Segment Start: Records for the exercise

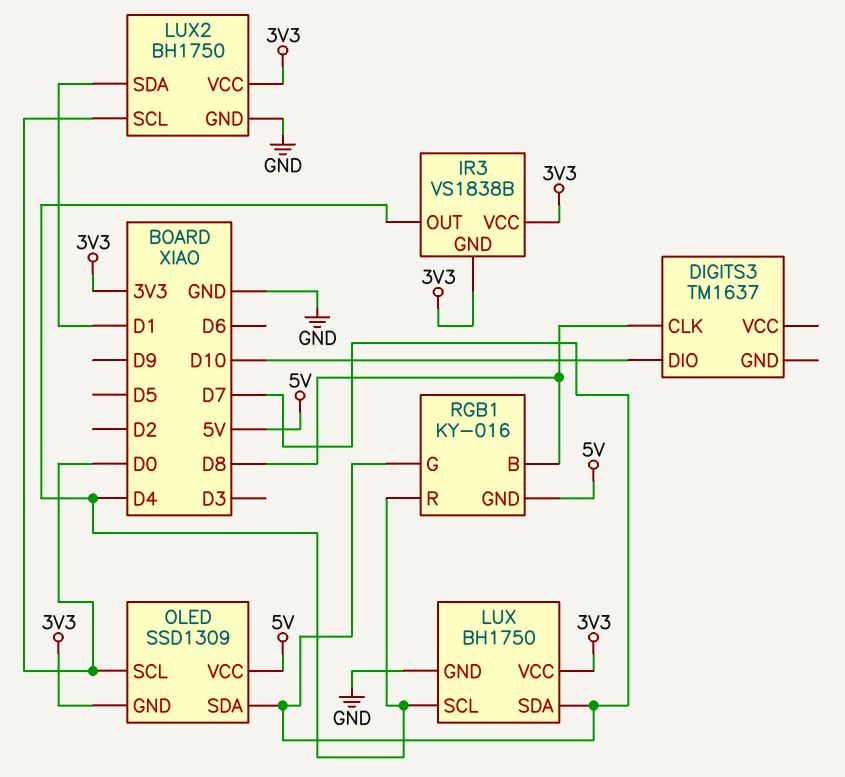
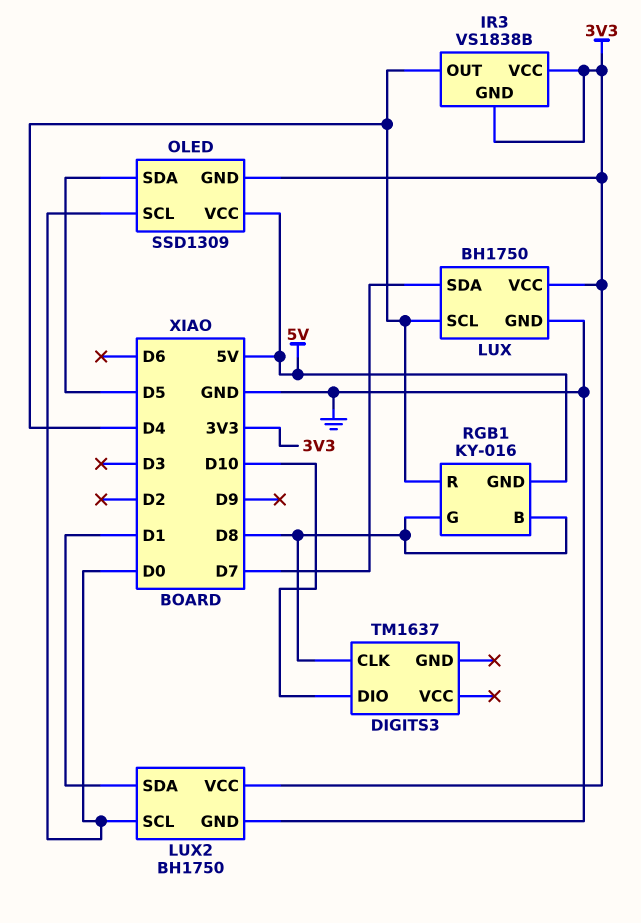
OLED pin SDA: D7 -> D5
RGB1 pin G: D7 -> D8

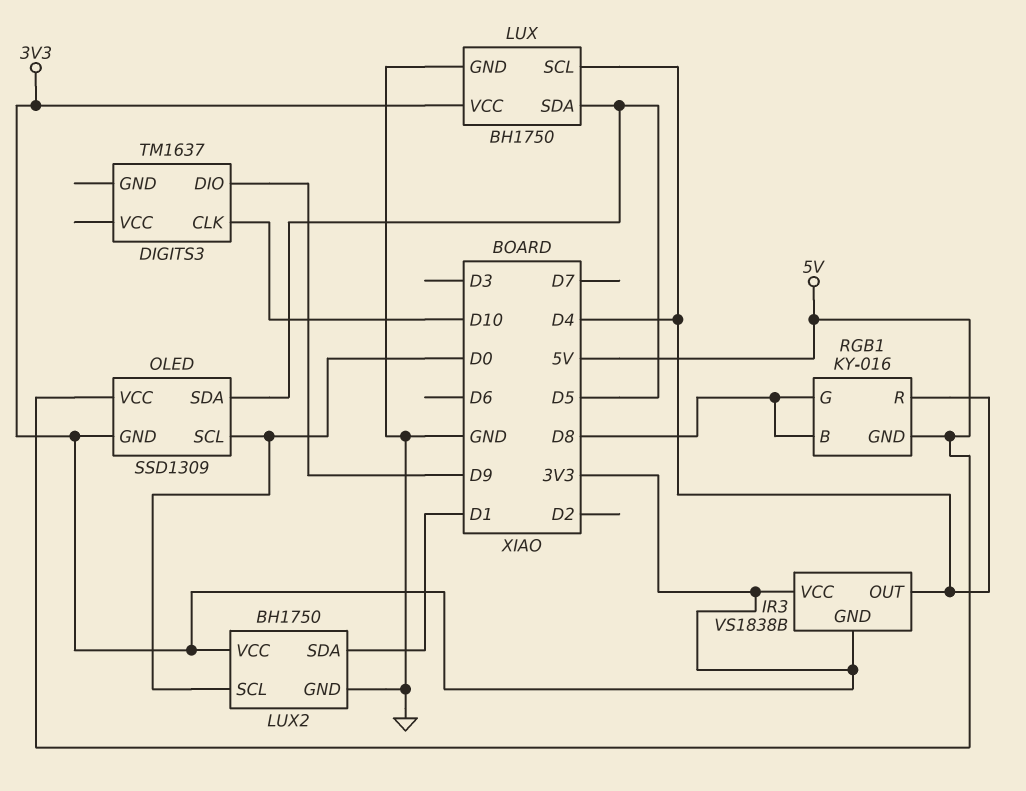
DIGITS3 pin CLK: D8 -> D10
DIGITS3 pin DIO: D10 -> D9
LUX pin SDA: D7 -> D5

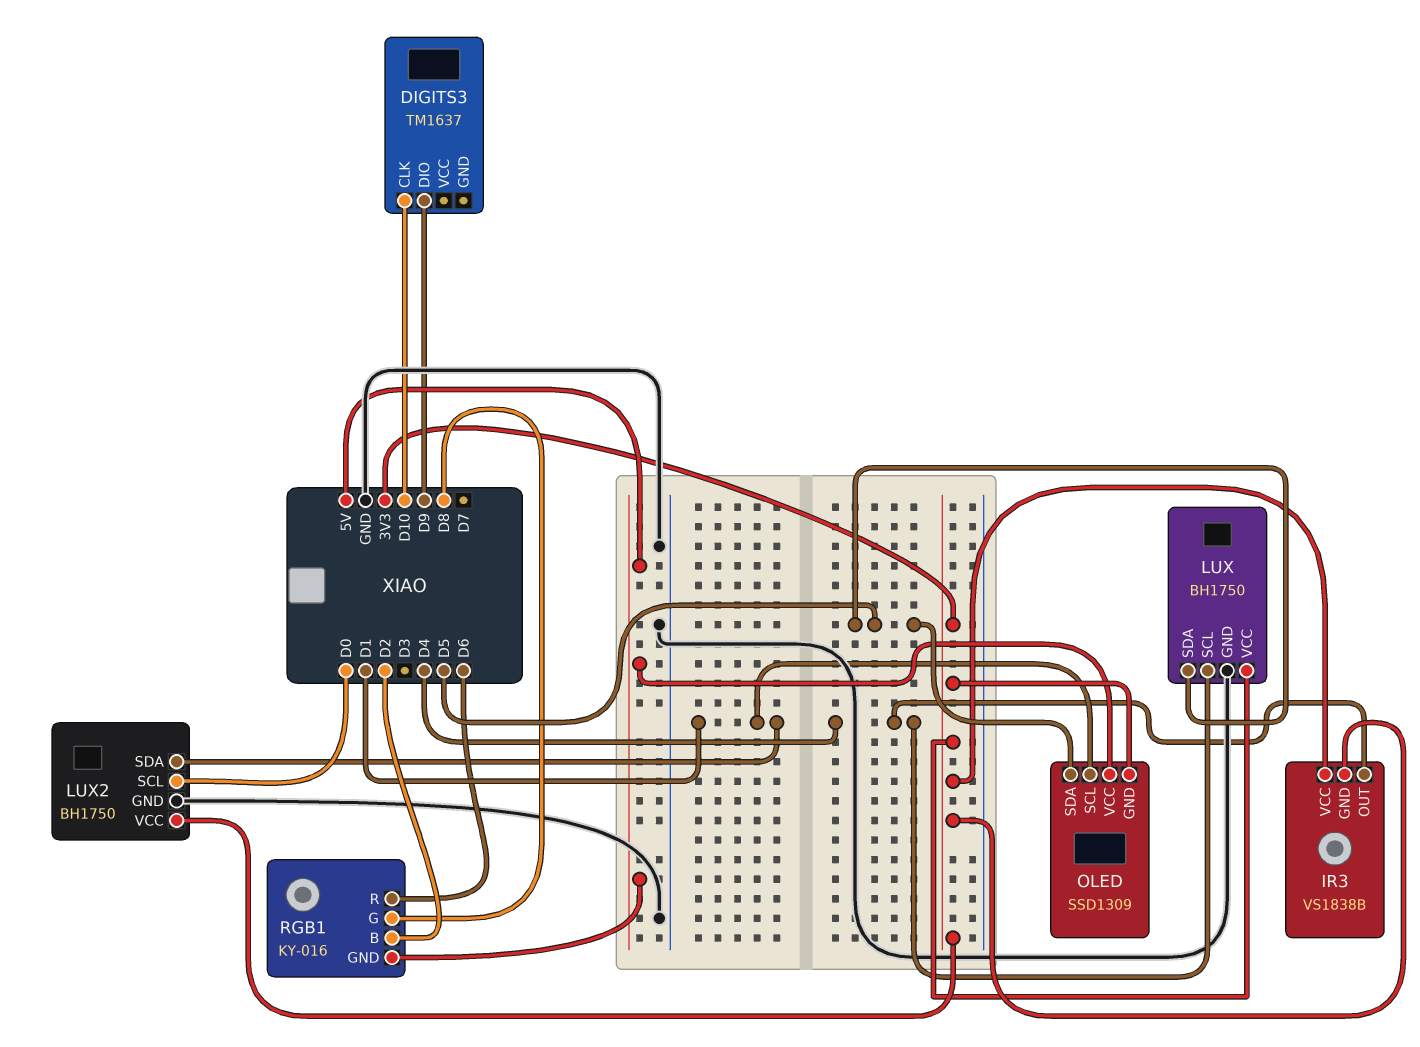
OLED pin SCL: D0 -> D1
RGB1 pin B: D8 -> D2
RGB1 pin R: D4 -> D6

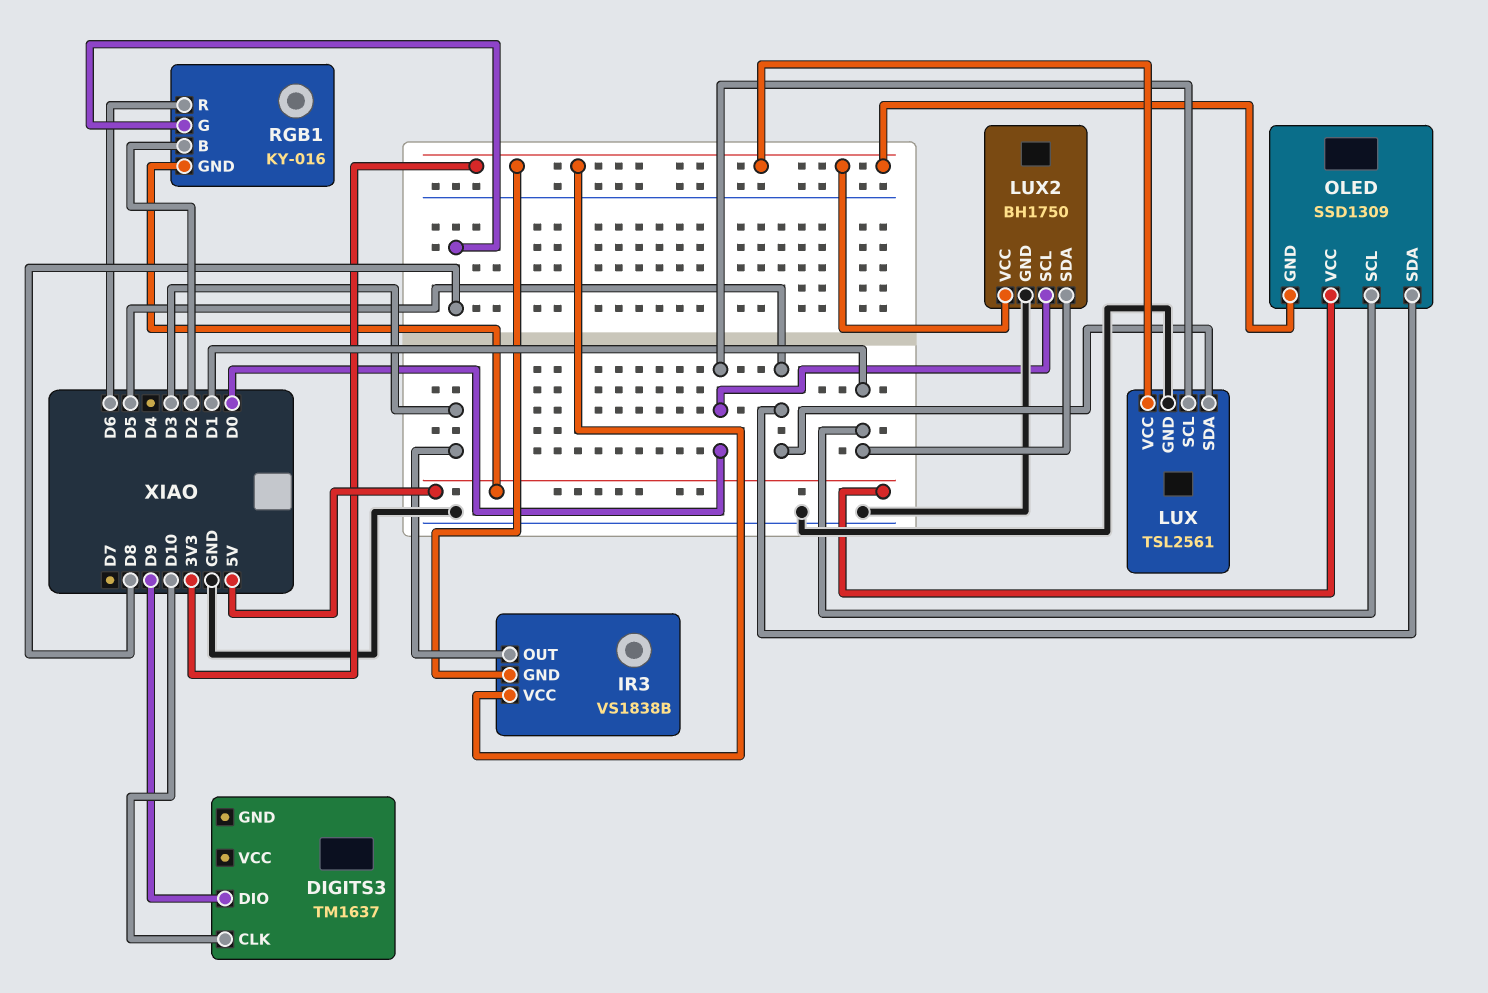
IR3 pin OUT: D4 -> D3
LUX: BH1750 -> TSL2561
LUX pin SCL: D4 -> D0

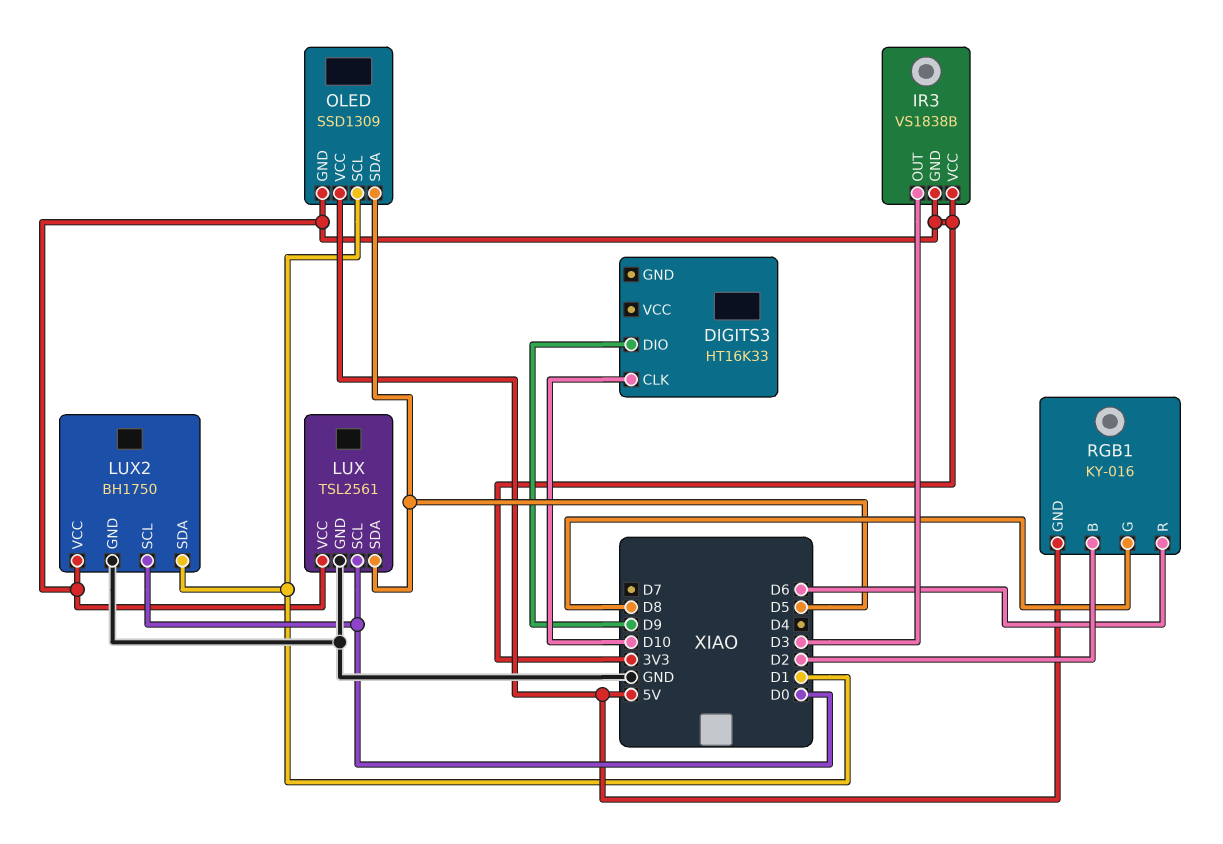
DIGITS3: TM1637 -> HT16K33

Segment End: Records for the exercise

* _Your assignment_
For this exercise, reproduce the data above exactly from the line containing "RGB1 pin R: D4 -> D6" through its final line, both ends included, with no pictures in the copy.

* _Answer section_
RGB1 pin R: D4 -> D6

IR3 pin OUT: D4 -> D3
LUX: BH1750 -> TSL2561
LUX pin SCL: D4 -> D0

DIGITS3: TM1637 -> HT16K33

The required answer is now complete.